### Your objective
Exact transcription of the records is required.

### Data in this exercise
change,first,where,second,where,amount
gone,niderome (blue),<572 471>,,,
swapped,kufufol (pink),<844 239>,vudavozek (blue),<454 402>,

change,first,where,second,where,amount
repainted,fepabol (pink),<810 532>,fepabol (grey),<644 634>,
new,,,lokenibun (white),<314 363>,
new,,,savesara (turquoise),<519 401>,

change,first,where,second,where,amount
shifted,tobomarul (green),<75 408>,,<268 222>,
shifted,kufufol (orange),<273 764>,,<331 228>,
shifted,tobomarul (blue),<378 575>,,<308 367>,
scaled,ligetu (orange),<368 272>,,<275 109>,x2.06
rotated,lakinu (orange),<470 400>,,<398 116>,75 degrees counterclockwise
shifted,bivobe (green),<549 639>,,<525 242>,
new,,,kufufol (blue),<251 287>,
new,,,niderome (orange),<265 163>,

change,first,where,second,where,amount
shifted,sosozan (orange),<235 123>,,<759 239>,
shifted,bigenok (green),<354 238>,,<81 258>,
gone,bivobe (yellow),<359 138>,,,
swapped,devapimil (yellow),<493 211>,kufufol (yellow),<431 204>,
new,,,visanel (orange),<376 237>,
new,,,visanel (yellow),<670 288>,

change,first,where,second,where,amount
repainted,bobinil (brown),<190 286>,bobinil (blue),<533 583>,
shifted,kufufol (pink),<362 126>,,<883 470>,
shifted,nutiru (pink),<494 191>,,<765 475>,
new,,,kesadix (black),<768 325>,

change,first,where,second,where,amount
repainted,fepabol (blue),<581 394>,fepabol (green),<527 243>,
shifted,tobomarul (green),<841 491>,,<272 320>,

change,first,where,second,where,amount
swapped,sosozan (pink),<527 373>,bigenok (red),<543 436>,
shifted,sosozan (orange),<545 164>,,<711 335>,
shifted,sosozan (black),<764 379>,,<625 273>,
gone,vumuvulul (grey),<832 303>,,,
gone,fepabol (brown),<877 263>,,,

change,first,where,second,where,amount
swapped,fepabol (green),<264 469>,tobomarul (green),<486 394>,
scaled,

### Response
change,first,where,second,where,amount
gone,niderome (blue),<572 471>,,,
swapped,kufufol (pink),<844 239>,vudavozek (blue),<454 402>,

change,first,where,second,where,amount
repainted,fepabol (pink),<810 532>,fepabol (grey),<644 634>,
new,,,lokenibun (white),<314 363>,
new,,,savesara (turquoise),<519 401>,

change,first,where,second,where,amount
shifted,tobomarul (green),<75 408>,,<268 222>,
shifted,kufufol (orange),<273 764>,,<331 228>,
shifted,tobomarul (blue),<378 575>,,<308 367>,
scaled,ligetu (orange),<368 272>,,<275 109>,x2.06
rotated,lakinu (orange),<470 400>,,<398 116>,75 degrees counterclockwise
shifted,bivobe (green),<549 639>,,<525 242>,
new,,,kufufol (blue),<251 287>,
new,,,niderome (orange),<265 163>,

change,first,where,second,where,amount
shifted,sosozan (orange),<235 123>,,<759 239>,
shifted,bigenok (green),<354 238>,,<81 258>,
gone,bivobe (yellow),<359 138>,,,
swapped,devapimil (yellow),<493 211>,kufufol (yellow),<431 204>,
new,,,visanel (orange),<376 237>,
new,,,visanel (yellow),<670 288>,

change,first,where,second,where,amount
repainted,bobinil (brown),<190 286>,bobinil (blue),<533 583>,
shifted,kufufol (pink),<362 126>,,<883 470>,
shifted,nutiru (pink),<494 191>,,<765 475>,
new,,,kesadix (black),<768 325>,

change,first,where,second,where,amount
repainted,fepabol (blue),<581 394>,fepabol (green),<527 243>,
shifted,tobomarul (green),<841 491>,,<272 320>,

change,first,where,second,where,amount
swapped,sosozan (pink),<527 373>,bigenok (red),<543 436>,
shifted,sosozan (orange),<545 164>,,<711 335>,
shifted,sosozan (black),<764 379>,,<625 273>,
gone,vumuvulul (grey),<832 303>,,,
gone,fepabol (brown),<877 263>,,,

change,first,where,second,where,amount
swapped,fepabol (green),<264 469>,tobomarul (green),<486 394>,
scaled,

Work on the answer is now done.